[Provided records]

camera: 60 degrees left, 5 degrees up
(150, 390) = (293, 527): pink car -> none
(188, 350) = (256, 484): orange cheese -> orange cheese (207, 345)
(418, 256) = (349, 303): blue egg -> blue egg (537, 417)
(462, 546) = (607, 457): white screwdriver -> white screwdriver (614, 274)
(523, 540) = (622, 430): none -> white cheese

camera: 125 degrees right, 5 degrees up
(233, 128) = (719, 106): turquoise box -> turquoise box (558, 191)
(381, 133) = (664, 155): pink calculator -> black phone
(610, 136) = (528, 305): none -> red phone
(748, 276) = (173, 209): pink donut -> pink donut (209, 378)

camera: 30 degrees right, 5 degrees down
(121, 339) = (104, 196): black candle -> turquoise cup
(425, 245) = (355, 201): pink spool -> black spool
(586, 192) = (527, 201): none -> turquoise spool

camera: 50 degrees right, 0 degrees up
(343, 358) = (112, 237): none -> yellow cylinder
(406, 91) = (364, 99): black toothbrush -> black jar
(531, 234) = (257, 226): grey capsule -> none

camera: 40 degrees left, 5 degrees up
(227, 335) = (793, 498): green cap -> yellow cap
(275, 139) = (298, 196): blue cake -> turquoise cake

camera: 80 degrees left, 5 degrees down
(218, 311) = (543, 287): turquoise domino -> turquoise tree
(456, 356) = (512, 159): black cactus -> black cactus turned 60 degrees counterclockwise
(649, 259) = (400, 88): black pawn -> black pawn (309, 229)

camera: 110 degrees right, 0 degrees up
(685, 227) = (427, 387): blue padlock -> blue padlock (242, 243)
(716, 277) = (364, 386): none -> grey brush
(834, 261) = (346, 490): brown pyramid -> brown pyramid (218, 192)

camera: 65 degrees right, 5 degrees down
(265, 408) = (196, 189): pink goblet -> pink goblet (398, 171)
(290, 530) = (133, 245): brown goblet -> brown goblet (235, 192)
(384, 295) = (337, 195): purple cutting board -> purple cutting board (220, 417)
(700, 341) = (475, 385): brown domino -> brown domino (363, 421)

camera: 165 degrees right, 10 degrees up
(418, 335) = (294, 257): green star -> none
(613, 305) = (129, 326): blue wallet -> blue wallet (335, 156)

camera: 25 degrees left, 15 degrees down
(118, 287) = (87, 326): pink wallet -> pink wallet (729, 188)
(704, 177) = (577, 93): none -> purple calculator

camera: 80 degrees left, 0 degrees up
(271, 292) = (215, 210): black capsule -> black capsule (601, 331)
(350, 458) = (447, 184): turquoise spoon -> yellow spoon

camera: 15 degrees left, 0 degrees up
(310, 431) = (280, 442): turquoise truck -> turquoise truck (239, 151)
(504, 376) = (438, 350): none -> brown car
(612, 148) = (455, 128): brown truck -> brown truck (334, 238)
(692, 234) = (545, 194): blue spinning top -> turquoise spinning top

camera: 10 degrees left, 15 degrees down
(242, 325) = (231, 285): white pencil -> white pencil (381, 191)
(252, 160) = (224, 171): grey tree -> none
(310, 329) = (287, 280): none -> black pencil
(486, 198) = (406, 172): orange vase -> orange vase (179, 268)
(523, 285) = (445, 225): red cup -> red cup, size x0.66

[Your goal] Work out how many lines of the preceding data contain the word "left". Reply with that number only.

[Answer box] 7